*** ENTRIES SHOWN ***

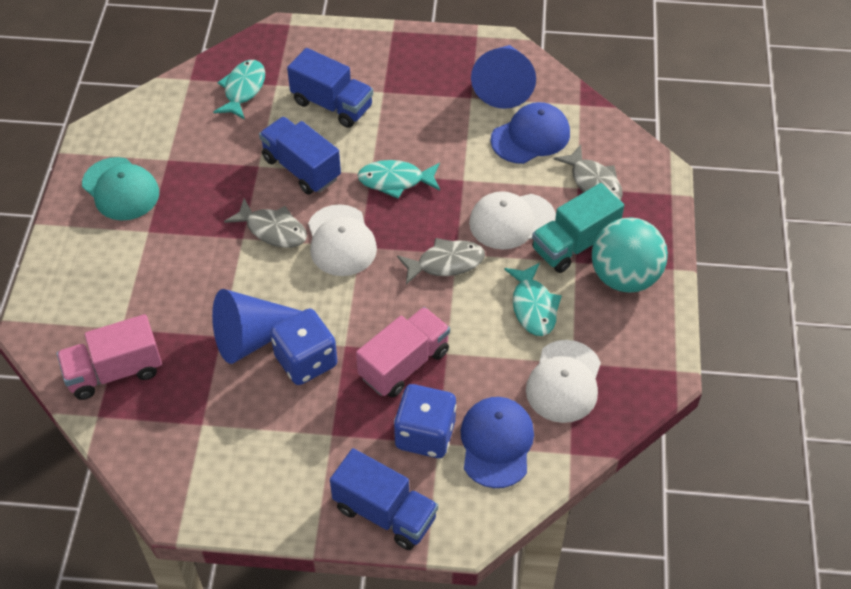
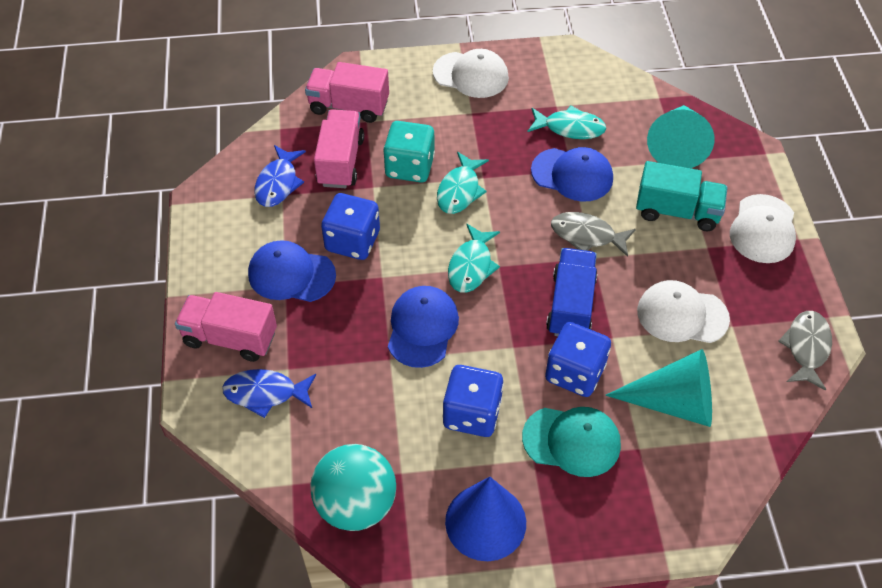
blue cap: 2 -> 3
blue cone: 2 -> 1
blue dice: 2 -> 3
blue fish: 0 -> 2
blue truck: 3 -> 1
grey fish: 3 -> 2
pink truck: 2 -> 3
turquoise cone: 0 -> 2
turquoise dice: 0 -> 1

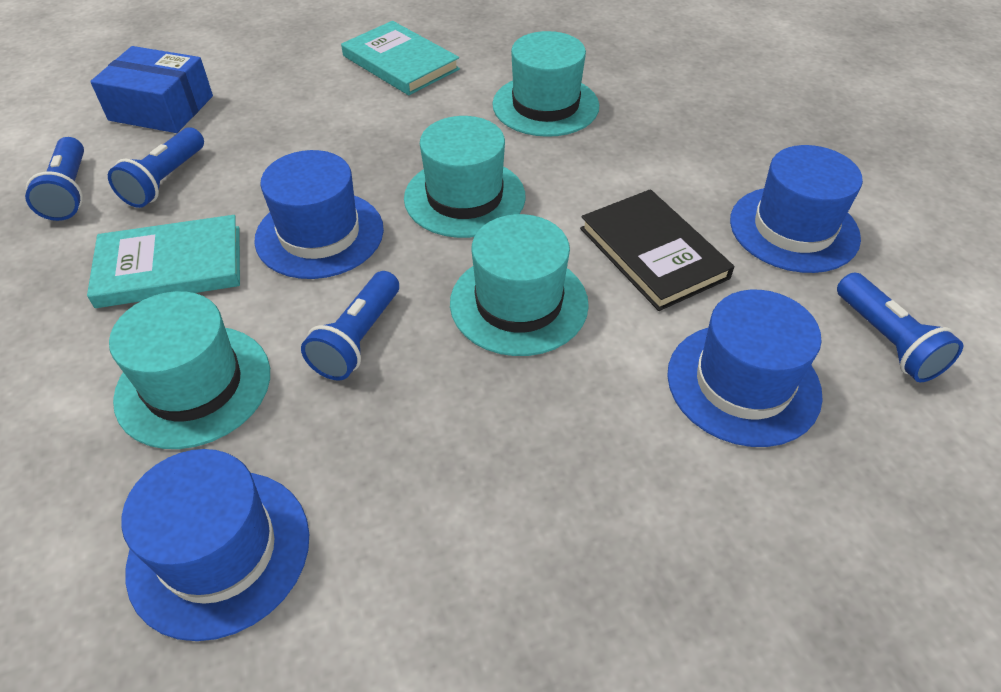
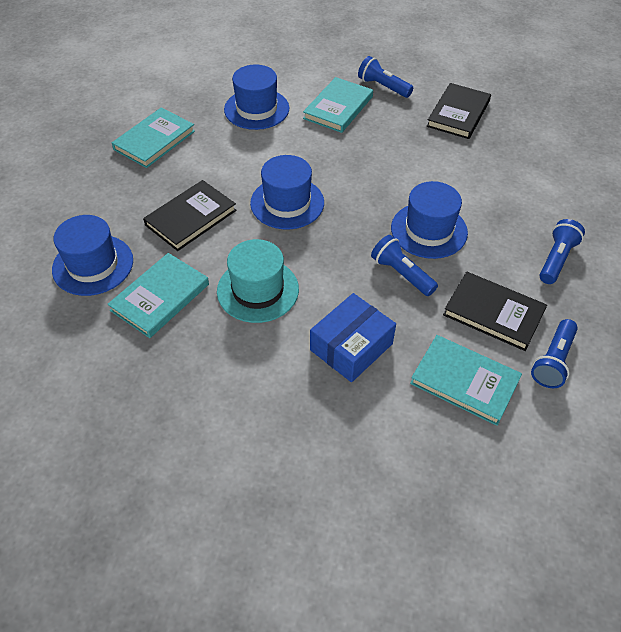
black book: 1 -> 3
turquoise book: 2 -> 4
turquoise hat: 4 -> 1

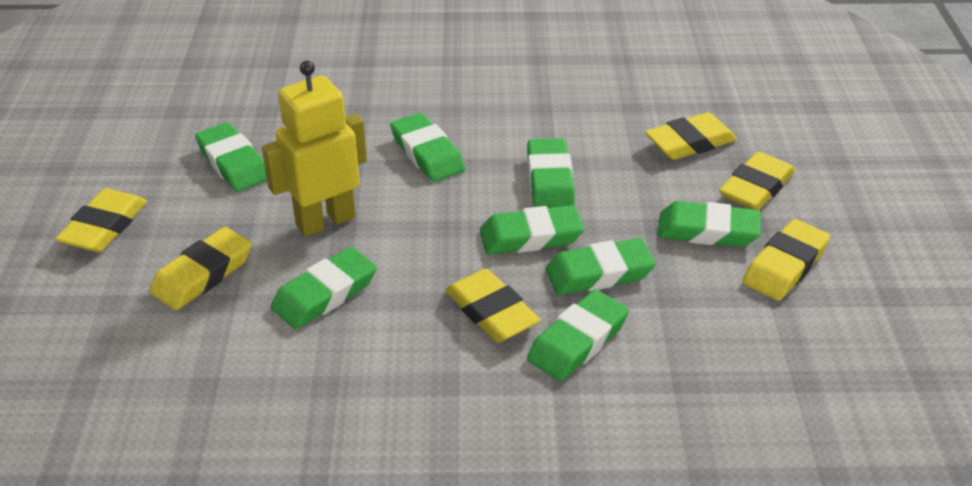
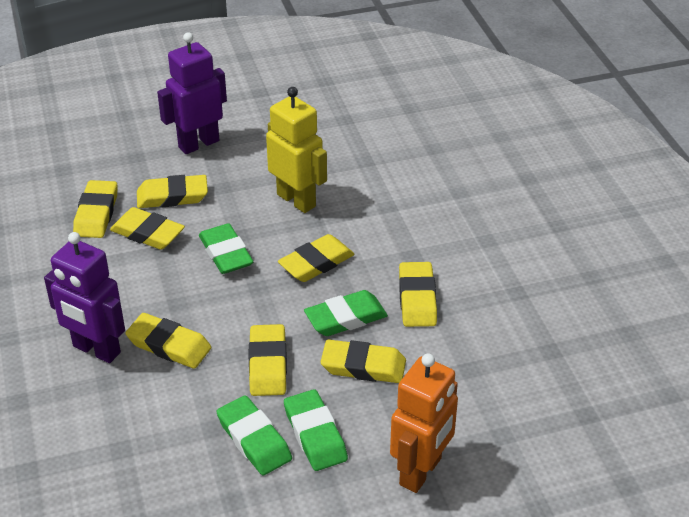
green eraser: 8 -> 4
orange robot: 0 -> 1
purple robot: 0 -> 2
yellow eraser: 6 -> 8

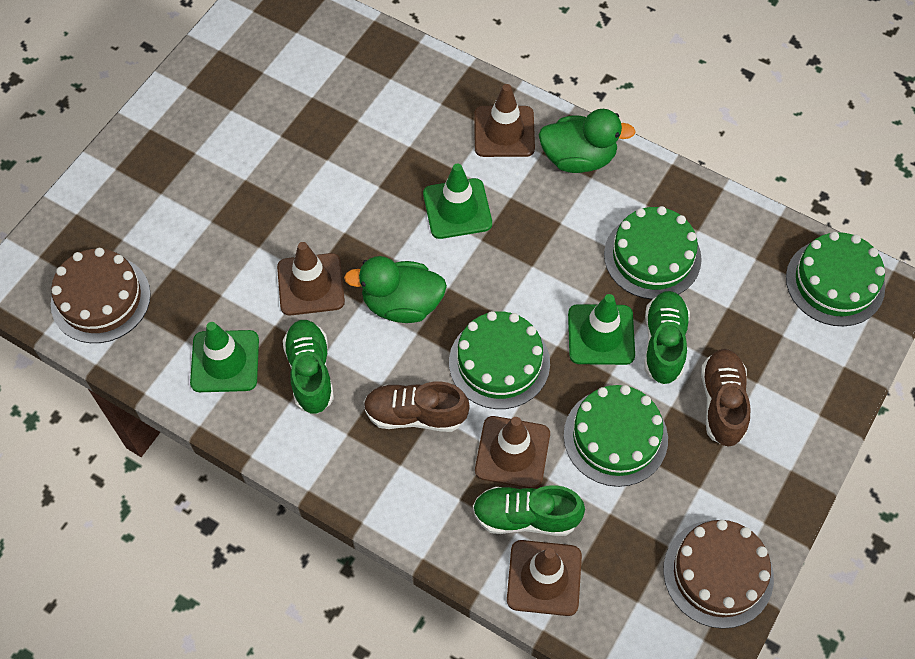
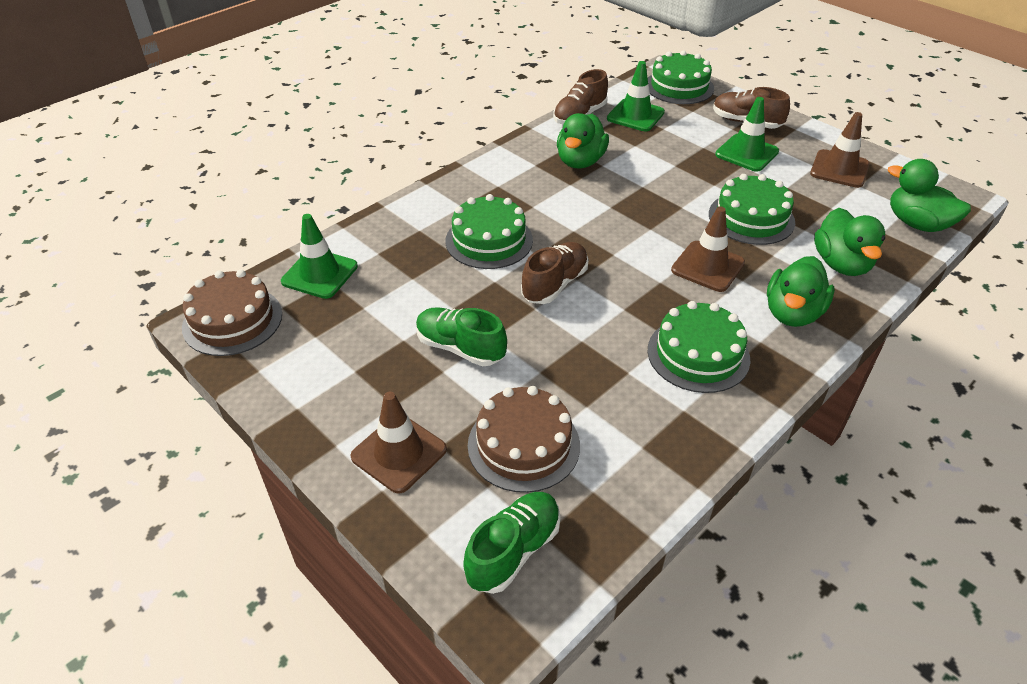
brown shoe: 2 -> 3
brown traffic cone: 4 -> 3
green duck: 2 -> 4
green shoe: 3 -> 2

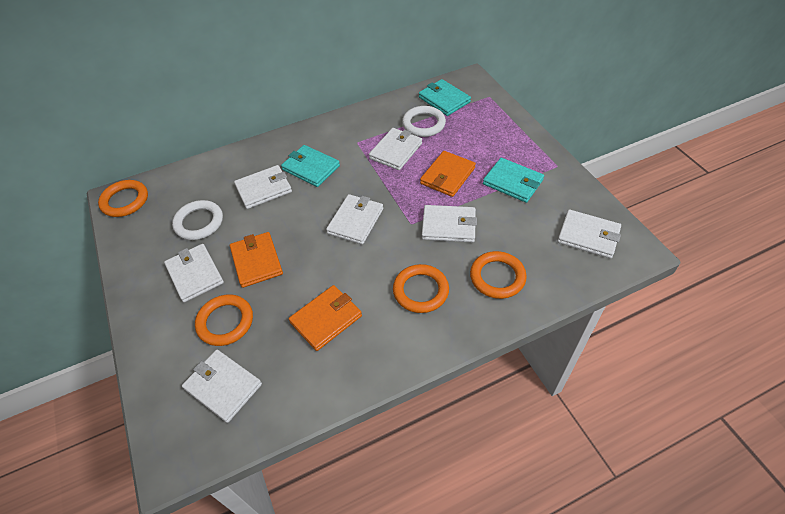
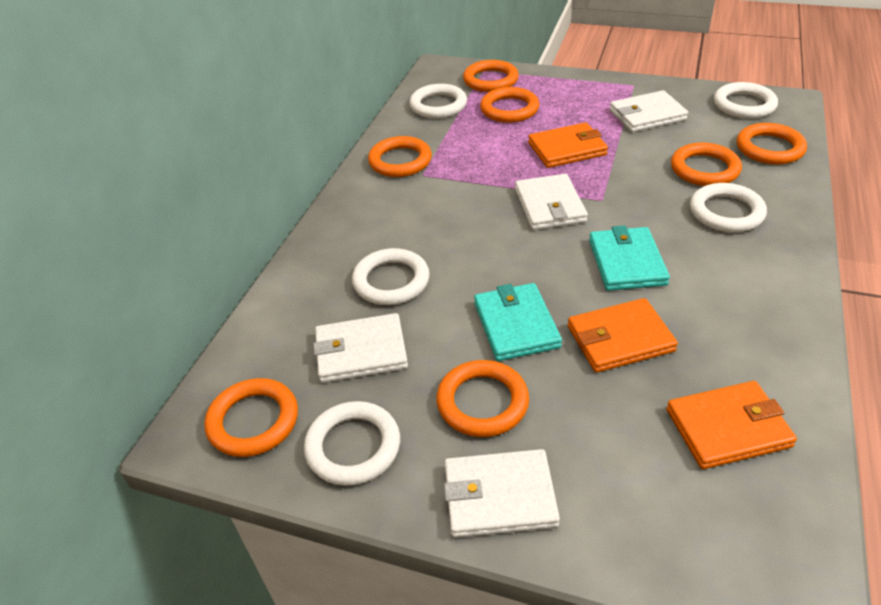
orange ring: 4 -> 7
turquoise wallet: 3 -> 2
white ring: 2 -> 5
white wallet: 7 -> 4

***

WORK ITEM: Write the records out again verbatim and omit the pictures they contain.

PROBLEM SOLUTION:
blue cap: 2 -> 3
blue cone: 2 -> 1
blue dice: 2 -> 3
blue fish: 0 -> 2
blue truck: 3 -> 1
grey fish: 3 -> 2
pink truck: 2 -> 3
turquoise cone: 0 -> 2
turquoise dice: 0 -> 1

black book: 1 -> 3
turquoise book: 2 -> 4
turquoise hat: 4 -> 1

green eraser: 8 -> 4
orange robot: 0 -> 1
purple robot: 0 -> 2
yellow eraser: 6 -> 8

brown shoe: 2 -> 3
brown traffic cone: 4 -> 3
green duck: 2 -> 4
green shoe: 3 -> 2

orange ring: 4 -> 7
turquoise wallet: 3 -> 2
white ring: 2 -> 5
white wallet: 7 -> 4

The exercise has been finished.